Recorded information START
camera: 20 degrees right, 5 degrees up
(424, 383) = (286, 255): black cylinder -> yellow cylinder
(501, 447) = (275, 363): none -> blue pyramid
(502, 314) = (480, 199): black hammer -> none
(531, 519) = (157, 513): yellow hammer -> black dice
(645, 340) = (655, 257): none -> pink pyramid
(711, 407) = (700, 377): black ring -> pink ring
Recorded information END
Recorded information START
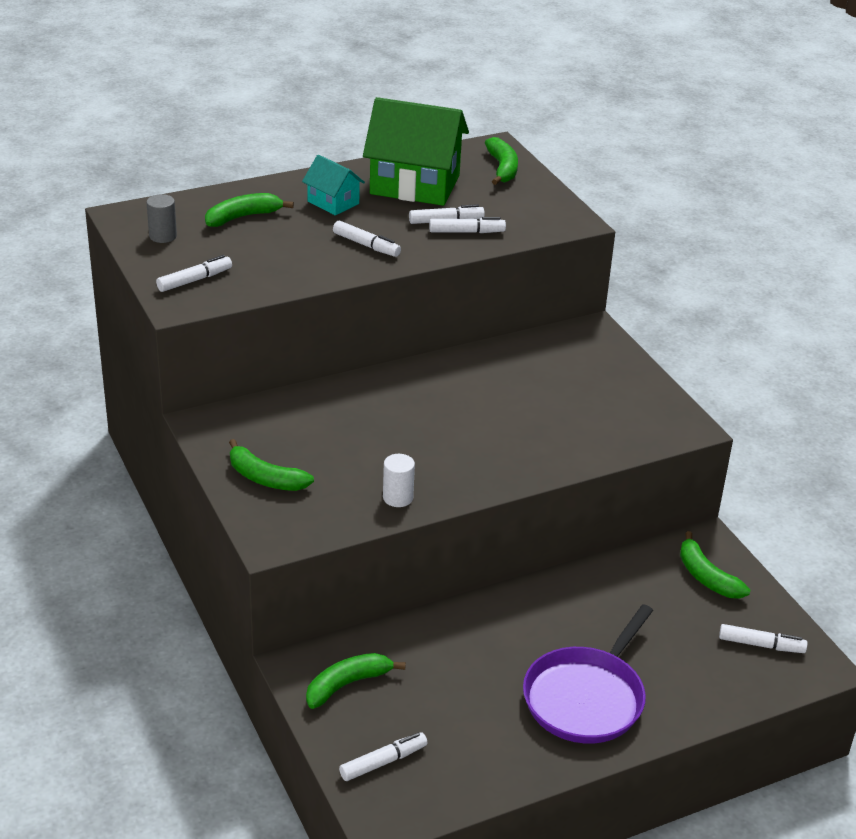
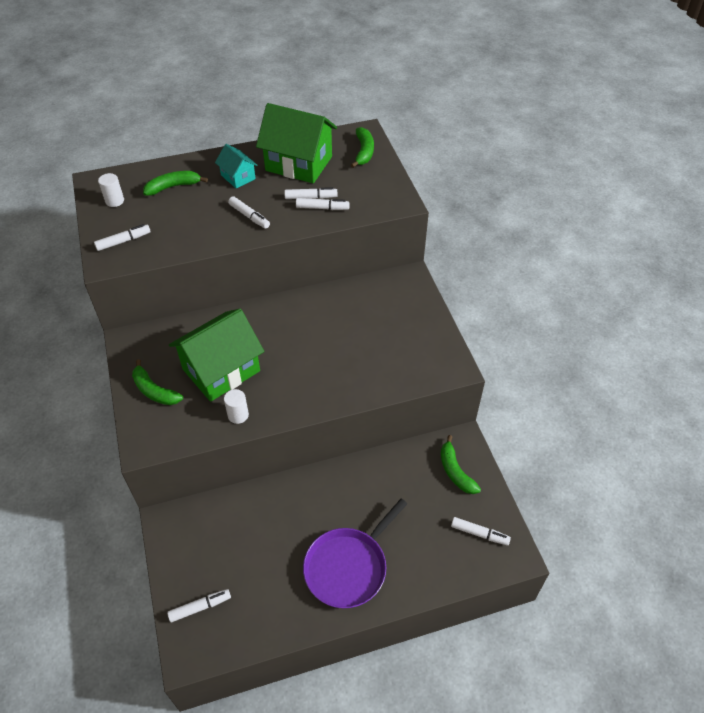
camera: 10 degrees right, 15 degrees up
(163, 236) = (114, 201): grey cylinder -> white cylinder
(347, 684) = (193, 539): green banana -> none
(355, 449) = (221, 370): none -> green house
Recorded information END
Recorded information START
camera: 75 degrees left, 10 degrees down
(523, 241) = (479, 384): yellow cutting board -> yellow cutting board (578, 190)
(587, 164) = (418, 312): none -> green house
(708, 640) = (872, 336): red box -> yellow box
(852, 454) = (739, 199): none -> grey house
Recorded information END
=== Problem statement ===
Above are the records. Print exactly, and only, the lines from the line with "camera: 20 degrees right, 5 degrees up" to the line with "(711, 407) = (700, 377): black", both inclusive.

=== Reply ===
camera: 20 degrees right, 5 degrees up
(424, 383) = (286, 255): black cylinder -> yellow cylinder
(501, 447) = (275, 363): none -> blue pyramid
(502, 314) = (480, 199): black hammer -> none
(531, 519) = (157, 513): yellow hammer -> black dice
(645, 340) = (655, 257): none -> pink pyramid
(711, 407) = (700, 377): black ring -> pink ring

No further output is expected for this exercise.